Problem details >>
The tail of the records, from the line containing "red wallet [707,448,803,525]" through the final line, should be printed exactly and on its own.

Extracted information >>
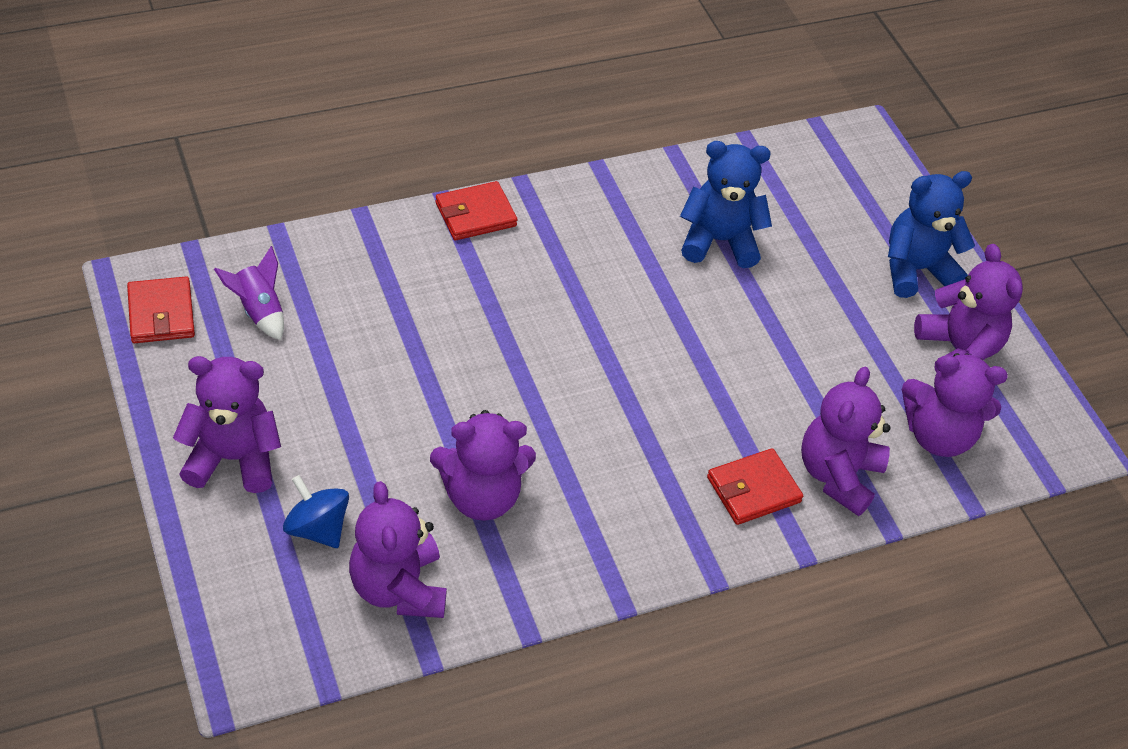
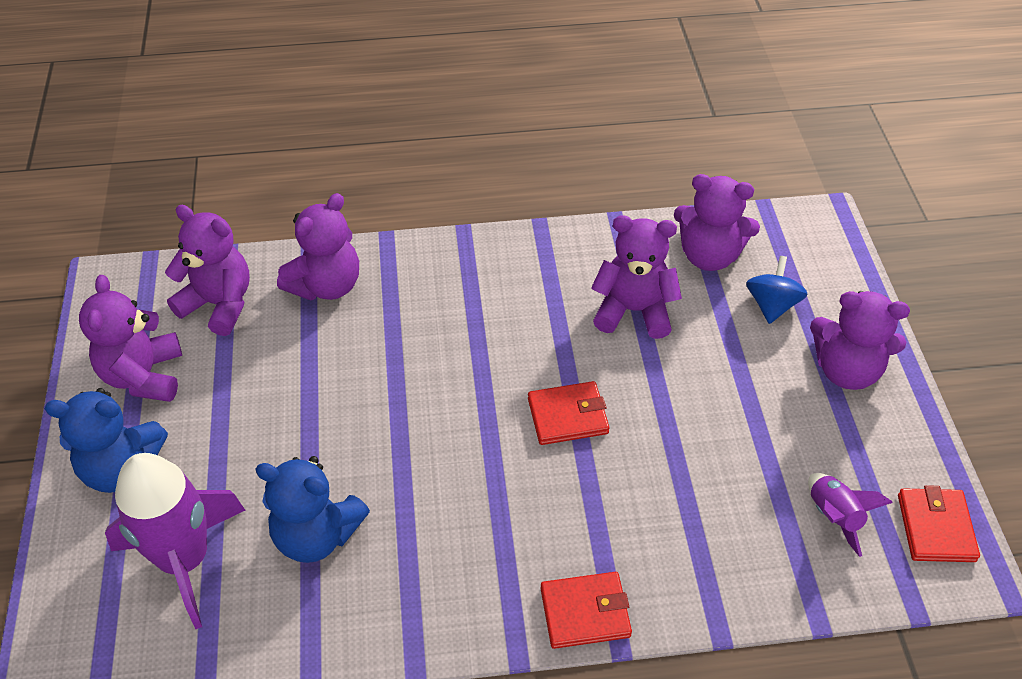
camera: 160 degrees left, 0 degrees up
blue spinning top [283,475,349,548] -> blue spinning top turned 135 degrees counterclockwise [746,256,808,324]
purple teddy bear [349,481,447,618] -> purple teddy bear turned 105 degrees clockwise [674,174,760,271]
red wallet [707,448,803,525] -> red wallet moved to [528,381,609,445]
none -> purple rocket [105,453,245,629]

Completed exercise >>
red wallet [707,448,803,525] -> red wallet moved to [528,381,609,445]
none -> purple rocket [105,453,245,629]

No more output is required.